*** EXCERPTED DATA ***

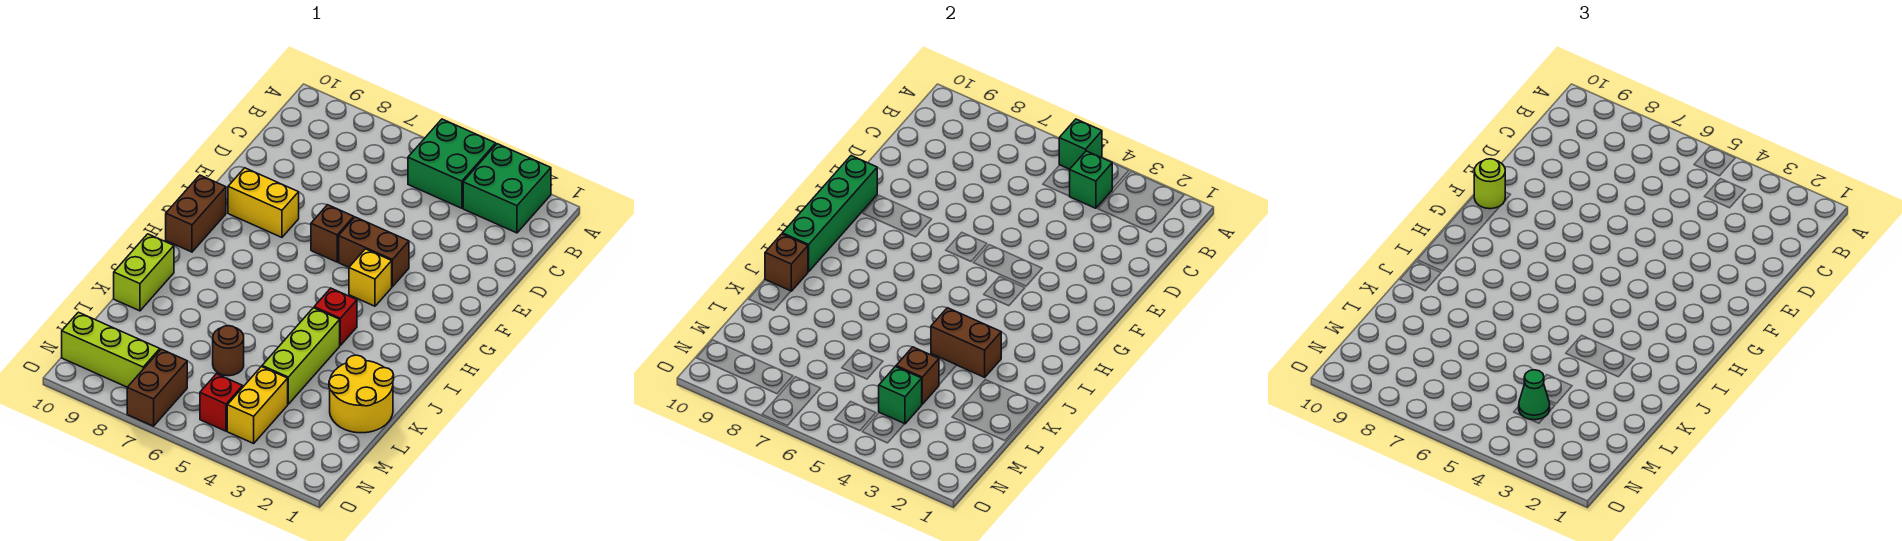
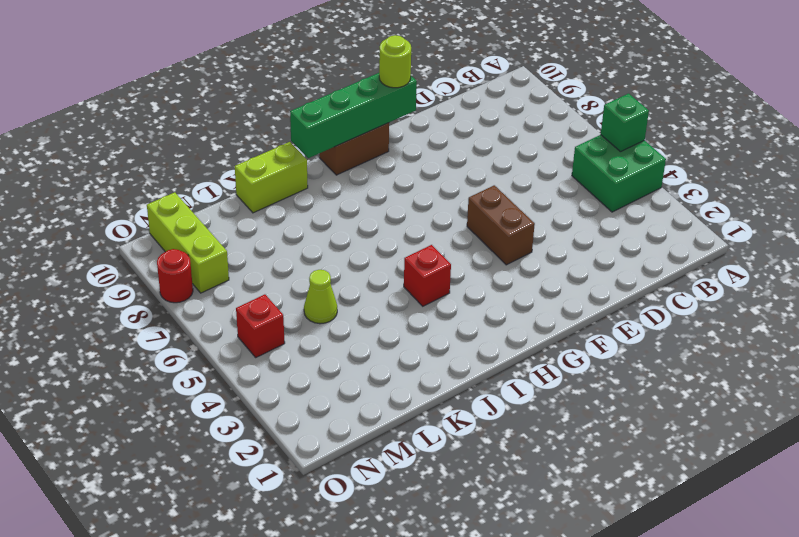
lime 1x1 cone [304,270,337,324] -> none
red 1x1 round brick [157,249,193,303] -> none
none -> green 2x2 brick [463,144,551,233]
none -> brown 1x1 brick [311,205,354,262]
none -> yellow 1x2 brick [228,168,299,237]

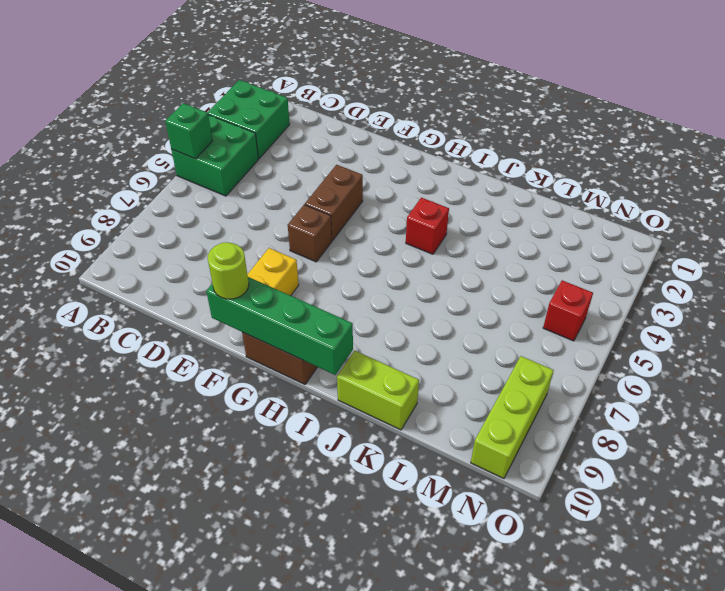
none -> yellow 1x1 brick [349,249,392,306]
none -> lime 1x3 brick [262,308,340,404]
none -> yellow 2x2 round brick [329,355,394,433]

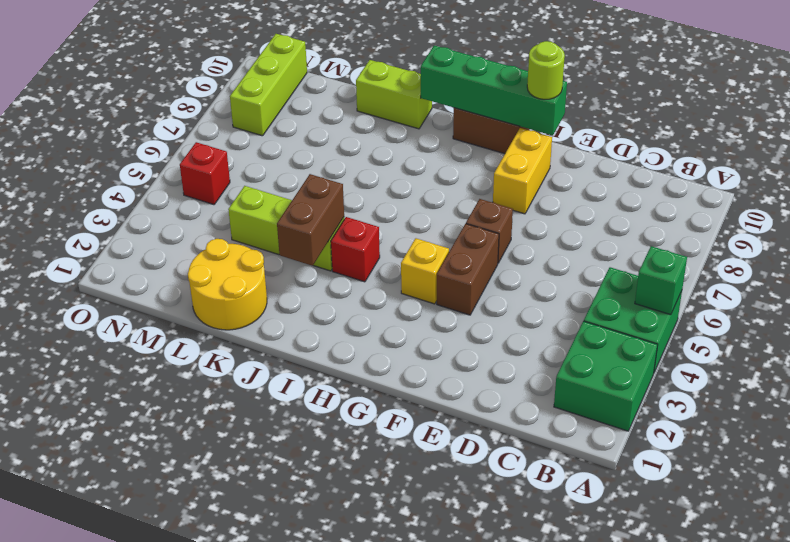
none -> brown 1x1 round brick [213,326,244,376]
none -> yellow 1x2 brick [227,367,288,443]
none -> brown 1x2 brick [127,349,187,426]

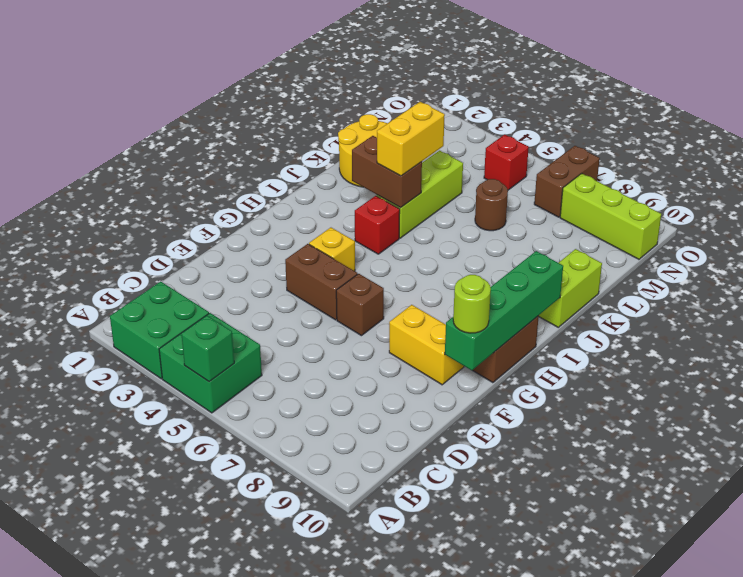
yellow 1x2 brick [377,102,445,176] -> yellow 1x2 brick moved to [227,367,288,443]
none -> green 1x1 brick [1070,151,1112,208]
none -> brown 1x1 brick [765,234,808,291]
none -> brown 1x1 brick [896,347,939,404]

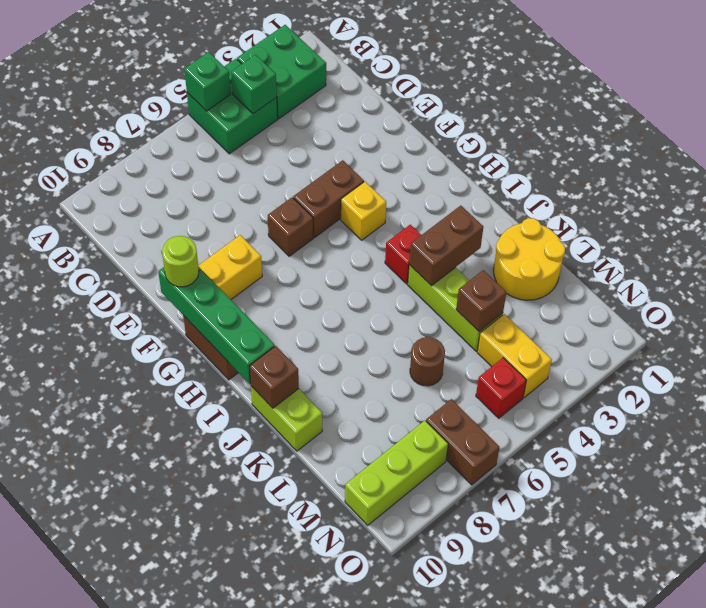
none -> green 1x1 brick [879,367,922,424]
none -> green 1x1 cone [1519,370,1550,420]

*** End of EXCERPTED DATA ***

* **AIM OF THE EXERCISE**:
Look through the entries above; find each line with the word "lime" and copy it.

* **OUTPUT FOR THIS EXERCISE**:
lime 1x1 cone [304,270,337,324] -> none
none -> lime 1x3 brick [262,308,340,404]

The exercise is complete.